[Edit tracking data]
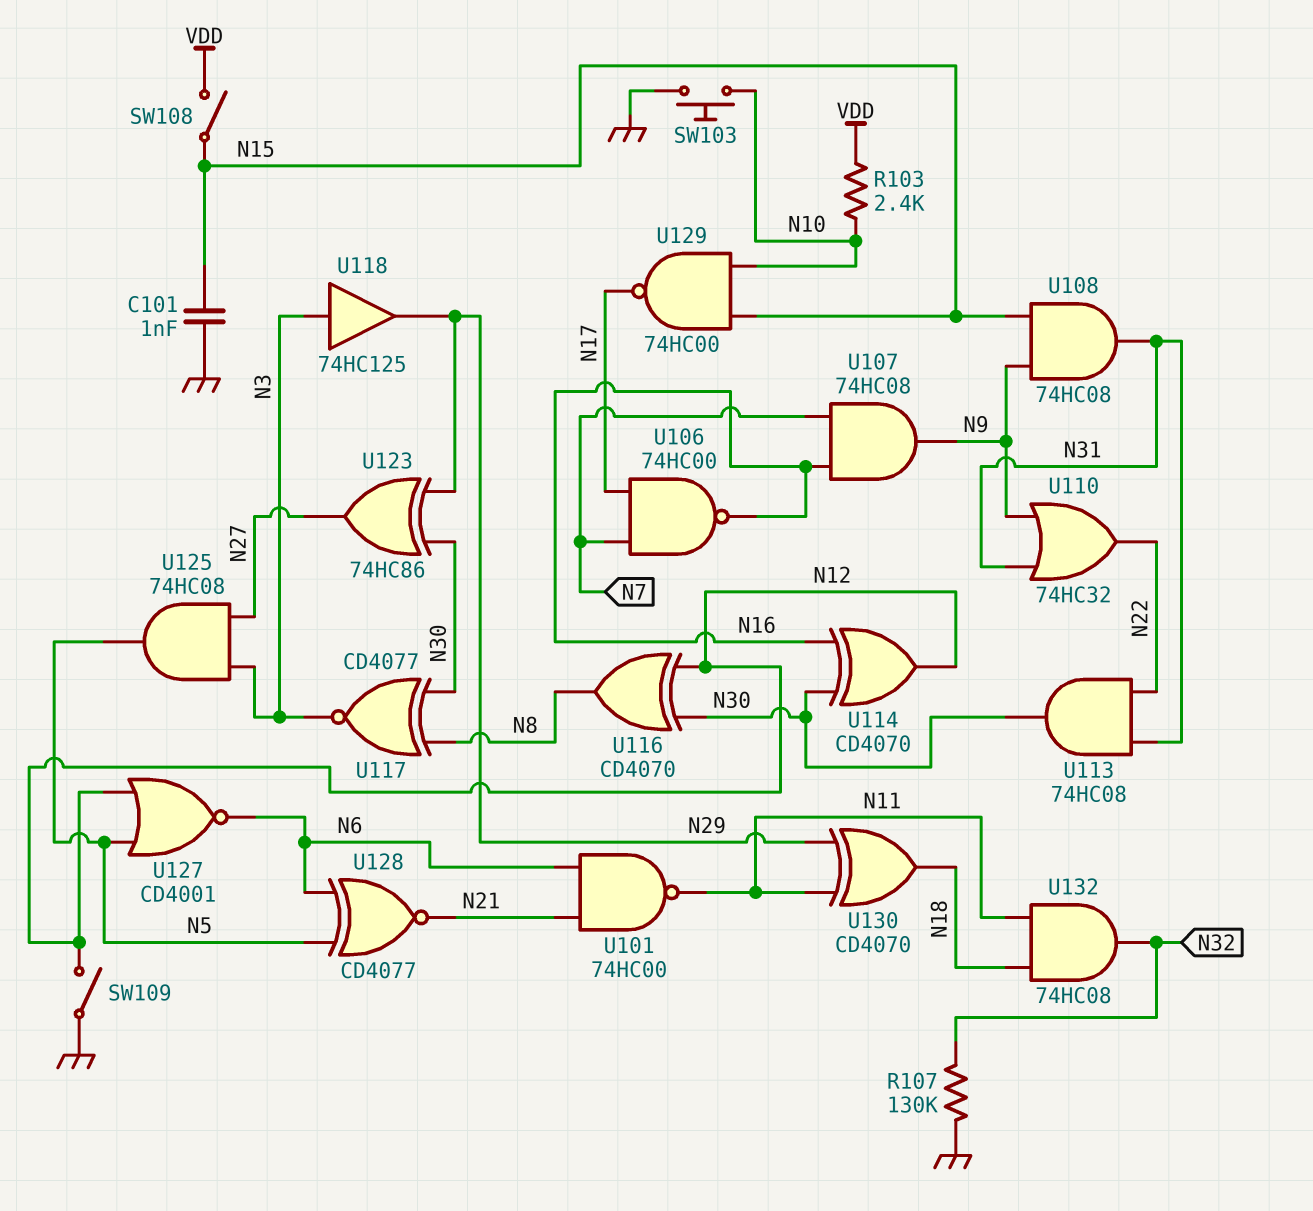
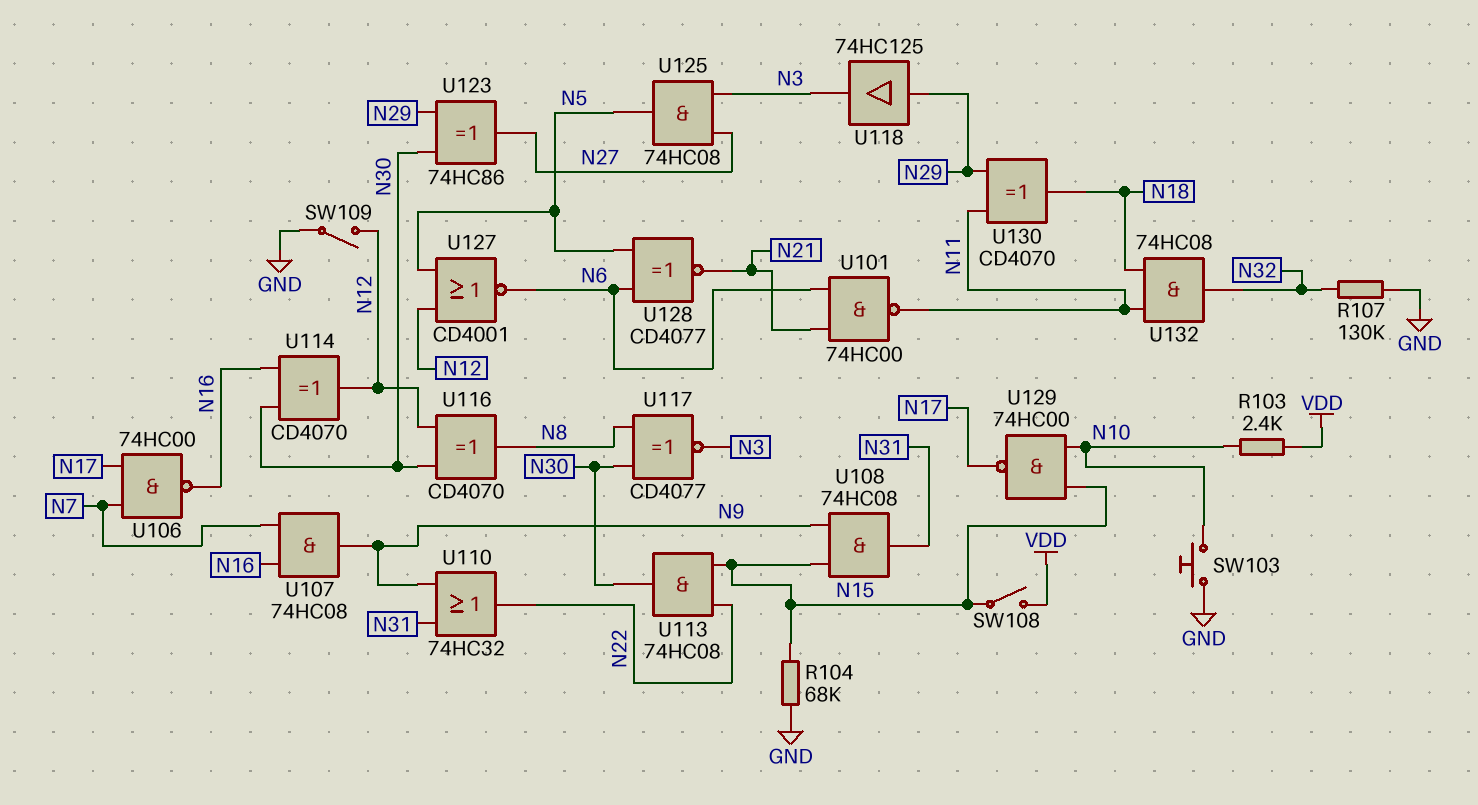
C101: 1nF (GND, N15) -> none
R104: none -> 68k (GND, N15)
U113: AND 74HC08 (in N22, in N31, out N30) -> AND 74HC08 (in N15, in N22, out N30)
U118: buffer 74HC125 (in N3, out N29) -> buffer 74HC125 (in N29, out N3)

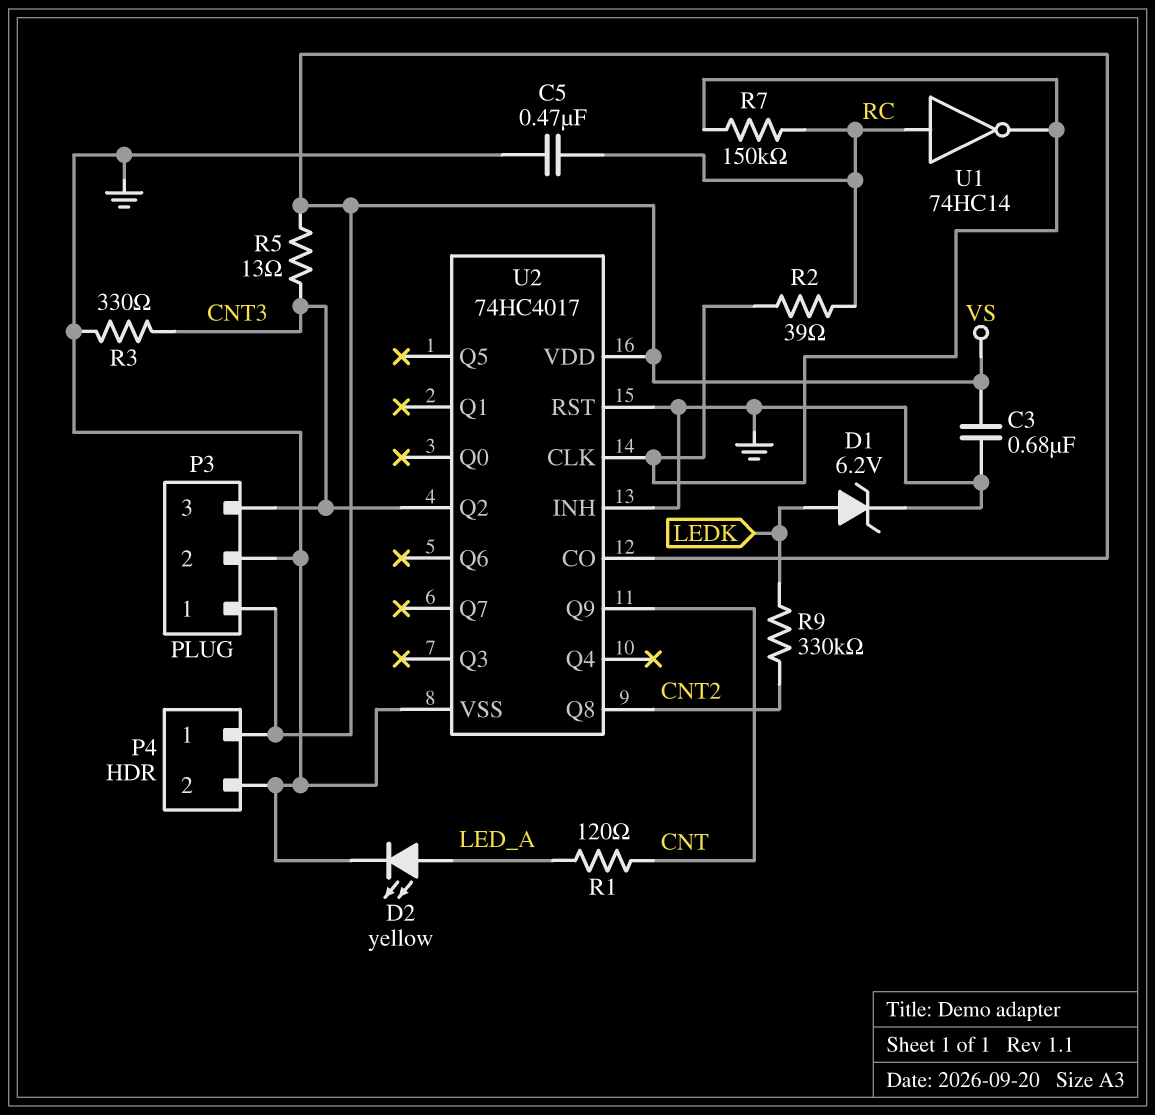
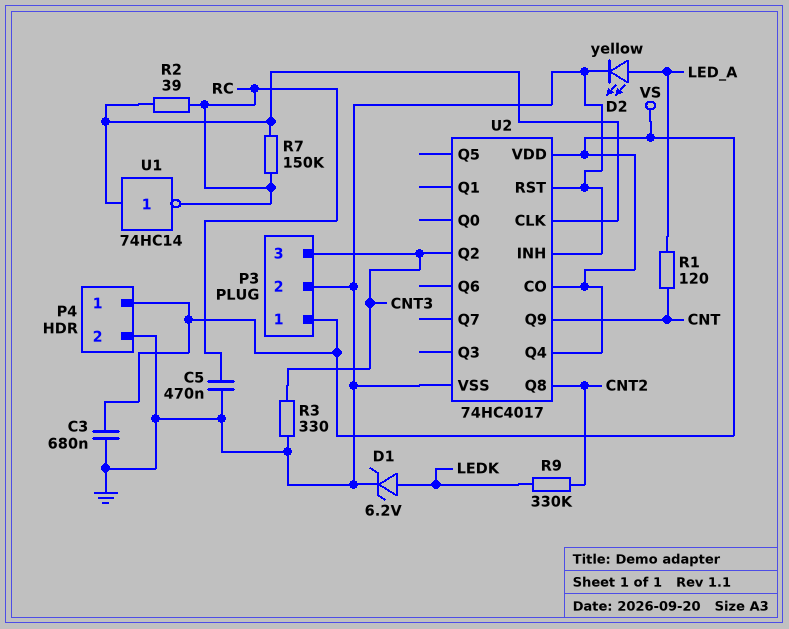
R5: 13 (CNT3, VS) -> none
U1: NOT 74HC14 (in RC, out U2/CLK) -> NOT 74HC14 (in U2/CLK, out RC)
U2 pin Q4: none -> VS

_Prompt:_
Look above for the line with "U1: NOT 74HC14", then copy it and each later line exactly, stopping at the last line of the records.

_Result of the task:_
U1: NOT 74HC14 (in RC, out U2/CLK) -> NOT 74HC14 (in U2/CLK, out RC)
U2 pin Q4: none -> VS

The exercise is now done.